- Problem details -
Emit an exact copy of the lines running from the start of the records to the line containing "green padlock: 7 -> 4", both included.

--- --- ---

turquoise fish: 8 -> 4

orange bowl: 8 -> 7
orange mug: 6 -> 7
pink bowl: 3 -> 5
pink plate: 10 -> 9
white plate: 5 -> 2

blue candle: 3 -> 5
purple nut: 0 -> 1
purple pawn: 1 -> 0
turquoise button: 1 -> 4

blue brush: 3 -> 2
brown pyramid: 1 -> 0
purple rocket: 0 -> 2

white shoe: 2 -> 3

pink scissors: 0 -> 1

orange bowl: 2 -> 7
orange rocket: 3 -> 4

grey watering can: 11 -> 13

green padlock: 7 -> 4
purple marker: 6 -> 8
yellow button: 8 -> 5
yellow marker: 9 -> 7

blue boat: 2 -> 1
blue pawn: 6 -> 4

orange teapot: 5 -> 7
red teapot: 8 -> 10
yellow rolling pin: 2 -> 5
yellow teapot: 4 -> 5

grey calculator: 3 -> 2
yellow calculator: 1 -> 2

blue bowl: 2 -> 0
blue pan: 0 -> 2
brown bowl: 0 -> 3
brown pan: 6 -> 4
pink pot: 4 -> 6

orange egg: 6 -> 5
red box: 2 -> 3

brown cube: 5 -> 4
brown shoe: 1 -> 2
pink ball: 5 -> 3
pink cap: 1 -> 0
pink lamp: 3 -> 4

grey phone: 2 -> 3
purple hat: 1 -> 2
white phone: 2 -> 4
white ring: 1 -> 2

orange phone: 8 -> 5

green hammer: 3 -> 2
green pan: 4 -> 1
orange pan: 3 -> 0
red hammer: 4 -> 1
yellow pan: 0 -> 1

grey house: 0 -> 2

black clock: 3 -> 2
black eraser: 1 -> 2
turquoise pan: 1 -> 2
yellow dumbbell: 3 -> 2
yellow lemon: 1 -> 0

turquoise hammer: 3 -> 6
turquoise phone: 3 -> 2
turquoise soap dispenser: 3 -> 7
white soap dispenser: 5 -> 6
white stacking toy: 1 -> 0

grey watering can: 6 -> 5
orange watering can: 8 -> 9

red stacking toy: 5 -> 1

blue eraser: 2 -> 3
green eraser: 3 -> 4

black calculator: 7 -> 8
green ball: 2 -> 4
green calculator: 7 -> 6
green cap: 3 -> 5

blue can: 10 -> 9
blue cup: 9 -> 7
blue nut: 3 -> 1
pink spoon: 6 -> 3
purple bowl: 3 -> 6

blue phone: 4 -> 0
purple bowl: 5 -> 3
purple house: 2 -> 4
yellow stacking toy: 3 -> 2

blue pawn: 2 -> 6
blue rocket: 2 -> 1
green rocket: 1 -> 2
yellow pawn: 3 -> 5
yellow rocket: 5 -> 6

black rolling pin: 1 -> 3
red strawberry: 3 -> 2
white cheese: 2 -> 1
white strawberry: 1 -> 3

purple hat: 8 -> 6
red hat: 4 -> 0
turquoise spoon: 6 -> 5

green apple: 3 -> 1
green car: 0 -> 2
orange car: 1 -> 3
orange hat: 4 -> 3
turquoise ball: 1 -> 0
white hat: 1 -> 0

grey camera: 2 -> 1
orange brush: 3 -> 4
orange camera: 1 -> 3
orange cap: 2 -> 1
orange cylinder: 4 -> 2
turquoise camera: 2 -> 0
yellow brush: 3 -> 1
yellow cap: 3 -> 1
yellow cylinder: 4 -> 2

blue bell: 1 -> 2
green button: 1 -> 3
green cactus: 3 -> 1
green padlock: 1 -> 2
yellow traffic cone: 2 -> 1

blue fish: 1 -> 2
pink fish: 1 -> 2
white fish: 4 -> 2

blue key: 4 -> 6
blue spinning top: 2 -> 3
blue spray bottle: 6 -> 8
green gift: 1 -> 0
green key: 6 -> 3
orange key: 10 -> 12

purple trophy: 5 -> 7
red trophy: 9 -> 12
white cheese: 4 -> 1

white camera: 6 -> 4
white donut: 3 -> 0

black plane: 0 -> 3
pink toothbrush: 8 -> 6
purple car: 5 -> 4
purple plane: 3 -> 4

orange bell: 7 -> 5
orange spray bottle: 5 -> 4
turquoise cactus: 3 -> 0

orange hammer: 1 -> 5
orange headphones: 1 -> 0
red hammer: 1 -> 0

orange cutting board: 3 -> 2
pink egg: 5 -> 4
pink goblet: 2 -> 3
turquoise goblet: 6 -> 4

--- --- ---

- Response for this exercise -
turquoise fish: 8 -> 4

orange bowl: 8 -> 7
orange mug: 6 -> 7
pink bowl: 3 -> 5
pink plate: 10 -> 9
white plate: 5 -> 2

blue candle: 3 -> 5
purple nut: 0 -> 1
purple pawn: 1 -> 0
turquoise button: 1 -> 4

blue brush: 3 -> 2
brown pyramid: 1 -> 0
purple rocket: 0 -> 2

white shoe: 2 -> 3

pink scissors: 0 -> 1

orange bowl: 2 -> 7
orange rocket: 3 -> 4

grey watering can: 11 -> 13

green padlock: 7 -> 4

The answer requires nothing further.